■ **PROMPT**: Below are records; copy every line among them that contains the word "turned".

■ **DATA TO PROCESS**:

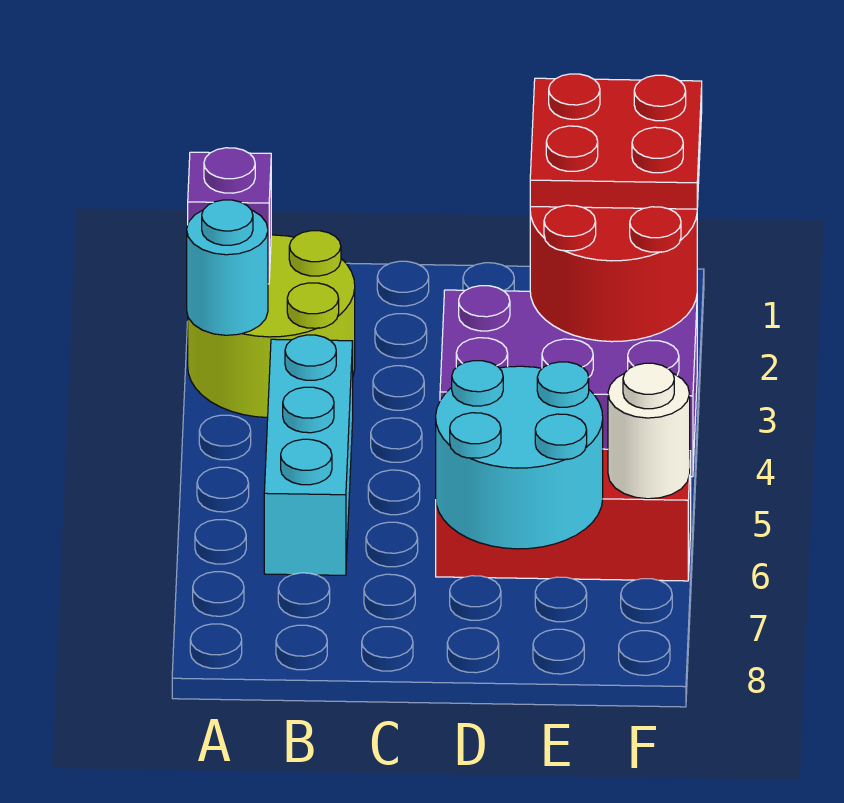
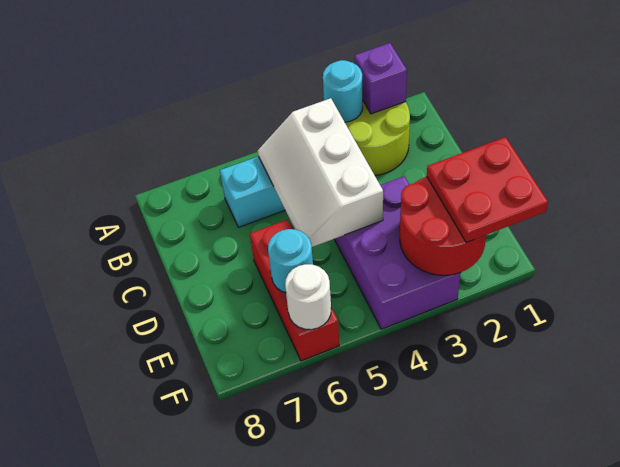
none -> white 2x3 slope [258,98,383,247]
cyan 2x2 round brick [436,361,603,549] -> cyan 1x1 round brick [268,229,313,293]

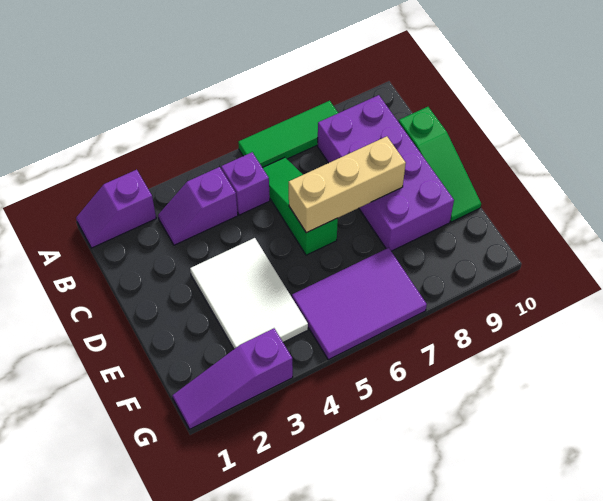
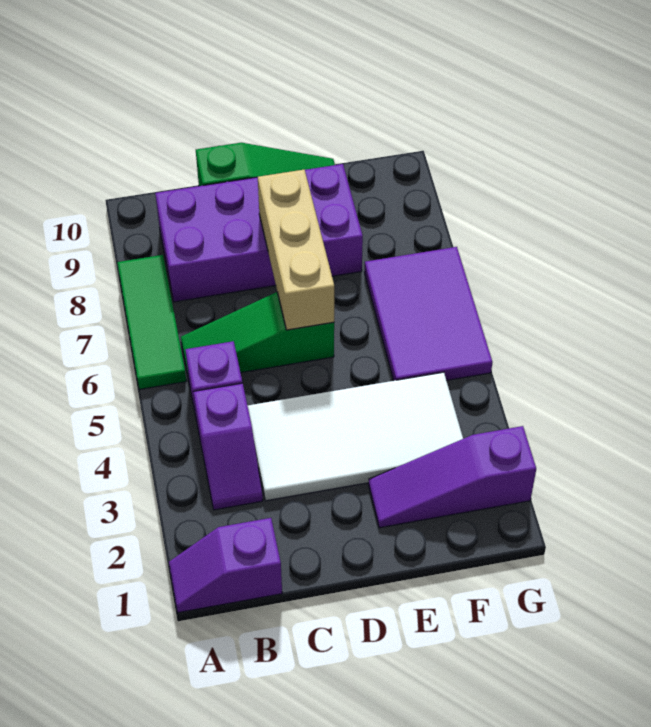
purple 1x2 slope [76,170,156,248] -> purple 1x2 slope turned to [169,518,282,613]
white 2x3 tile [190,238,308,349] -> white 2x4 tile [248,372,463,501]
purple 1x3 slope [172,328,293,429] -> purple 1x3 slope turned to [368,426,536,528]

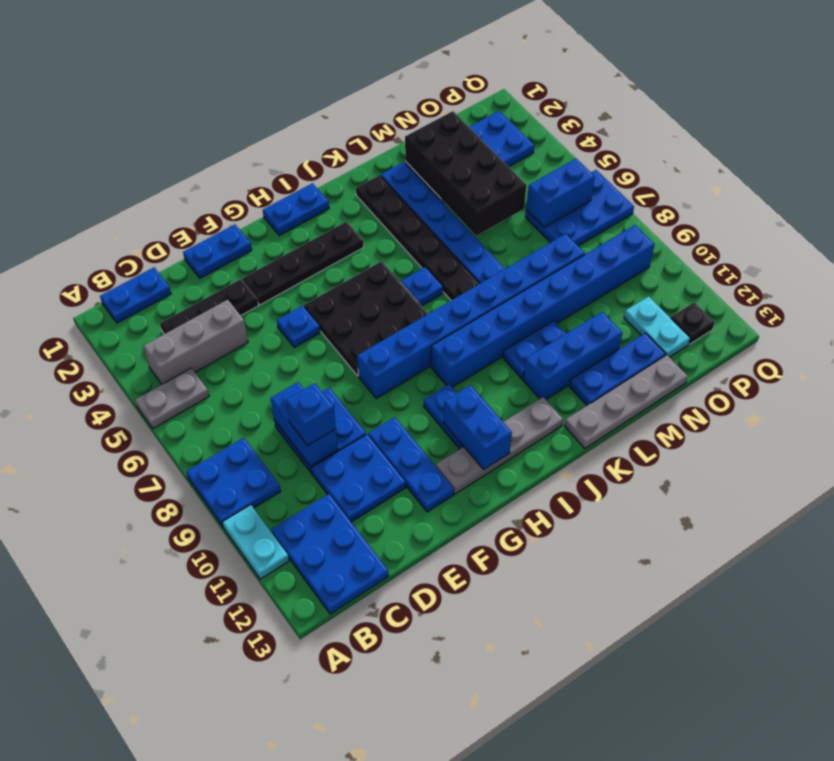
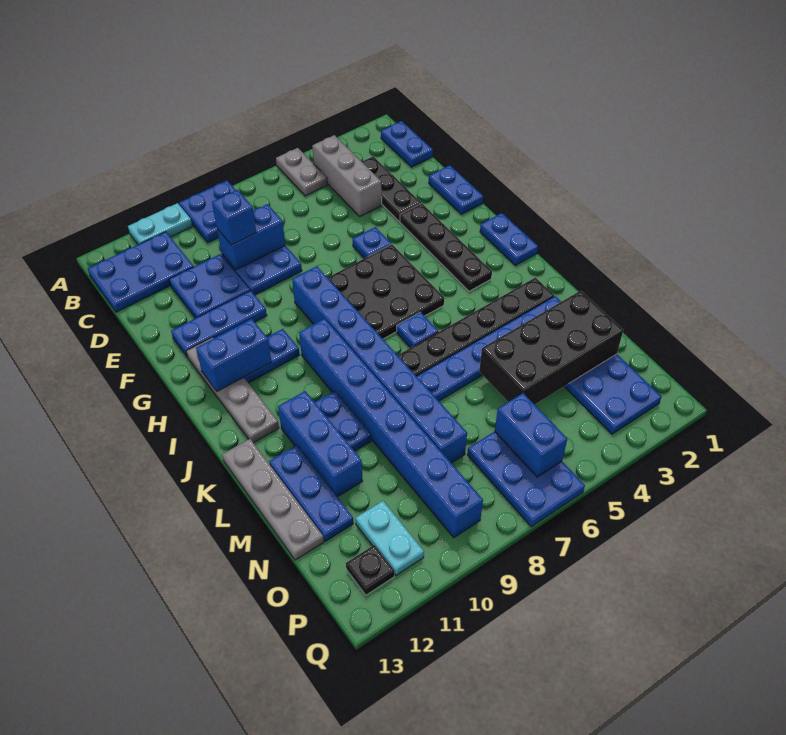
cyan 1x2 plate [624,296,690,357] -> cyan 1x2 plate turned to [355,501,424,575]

■ **OUTPUT**:
purple 1x2 slope [76,170,156,248] -> purple 1x2 slope turned to [169,518,282,613]
purple 1x3 slope [172,328,293,429] -> purple 1x3 slope turned to [368,426,536,528]
cyan 1x2 plate [624,296,690,357] -> cyan 1x2 plate turned to [355,501,424,575]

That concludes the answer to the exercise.